__Exercise objective__
Your task is to filter the data below down to the lines holding "violet".

++++++

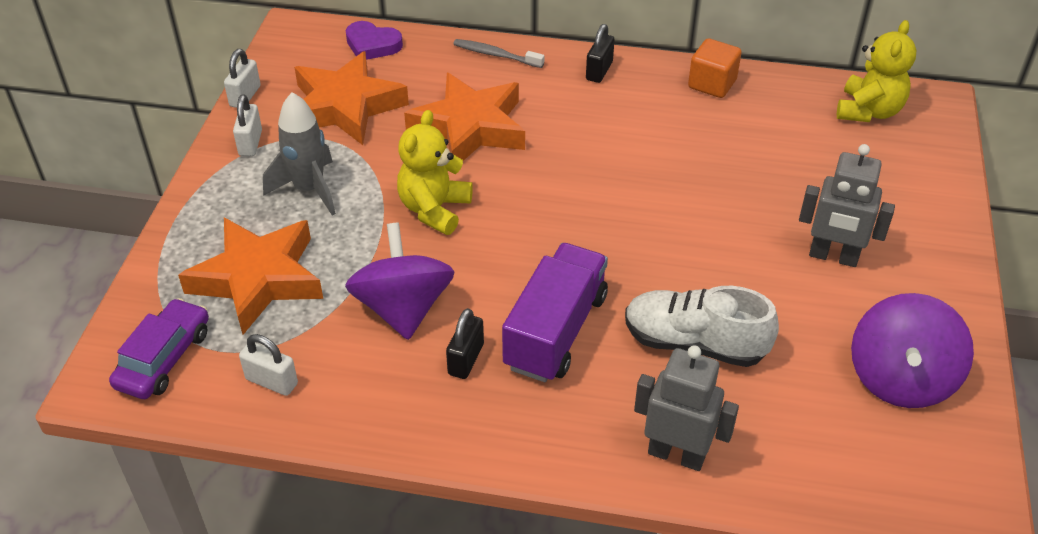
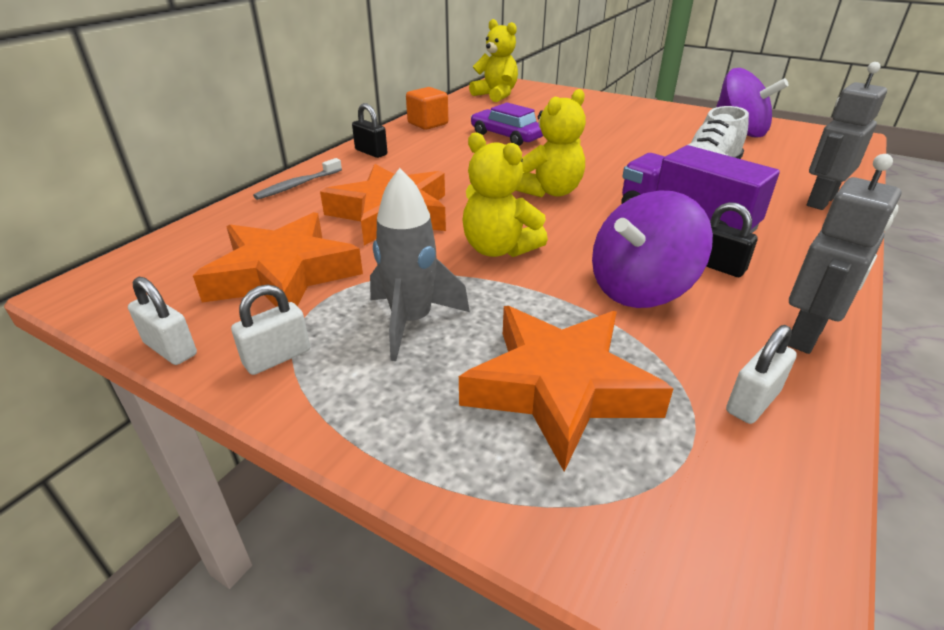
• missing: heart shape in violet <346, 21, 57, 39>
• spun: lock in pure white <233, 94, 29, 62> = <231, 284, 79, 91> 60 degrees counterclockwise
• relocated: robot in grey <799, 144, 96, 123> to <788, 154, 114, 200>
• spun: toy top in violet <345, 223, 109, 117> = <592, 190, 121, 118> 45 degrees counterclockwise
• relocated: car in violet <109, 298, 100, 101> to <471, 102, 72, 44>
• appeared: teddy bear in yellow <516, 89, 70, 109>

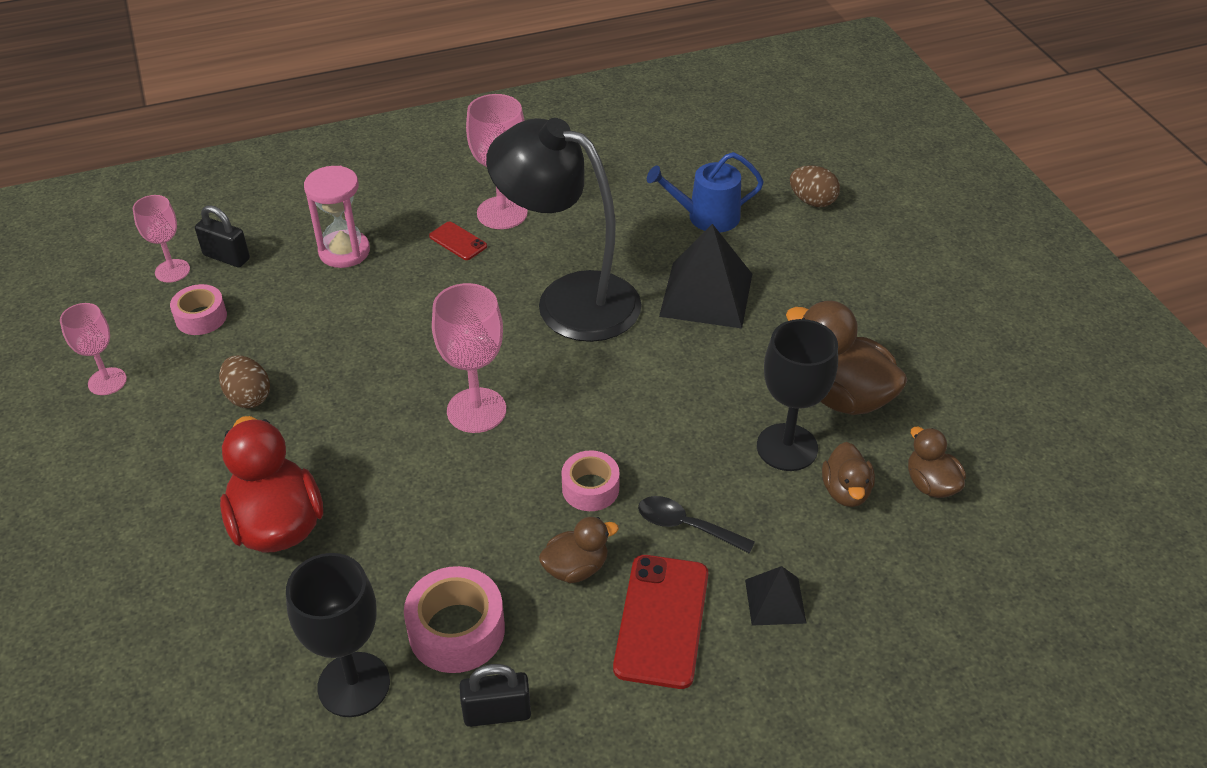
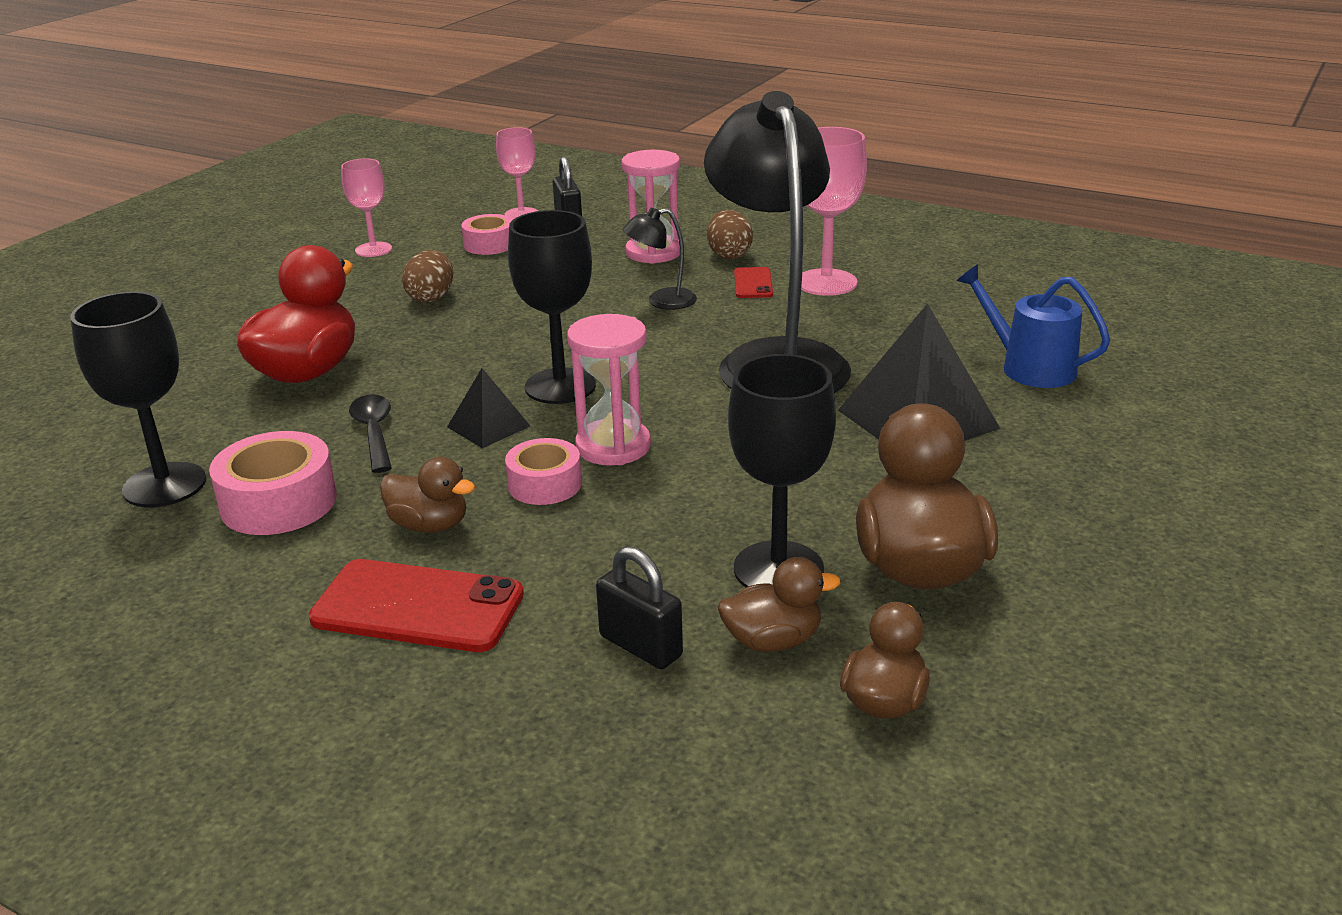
• relocated: toy egg in dark brown <790, 165, 50, 42> to <707, 210, 46, 49>
• colour: goblet in pink <432, 283, 74, 150> to goblet in ebony <508, 210, 88, 194>
• spun: toy duck in dark brown <822, 442, 53, 65> = <718, 557, 123, 95> 150 degrees counterclockwise
• relocated: teaspoon in ebony <638, 496, 117, 58> to <349, 394, 43, 79>
• spun: smartphone in scarlet <613, 555, 95, 134> = <309, 559, 215, 93> 45 degrees clockwise
• relocated: pyramid in ebony <745, 566, 61, 60> to <447, 368, 83, 80>
• relocated: lock in ebony <459, 664, 72, 63> to <596, 546, 87, 123>
• appeared: lamp in ebony <623, 208, 74, 102>
• appeared: hourglass in pink <567, 314, 84, 151>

++++++

__Exercise answer__
• missing: heart shape in violet <346, 21, 57, 39>
• spun: toy top in violet <345, 223, 109, 117> = <592, 190, 121, 118> 45 degrees counterclockwise
• relocated: car in violet <109, 298, 100, 101> to <471, 102, 72, 44>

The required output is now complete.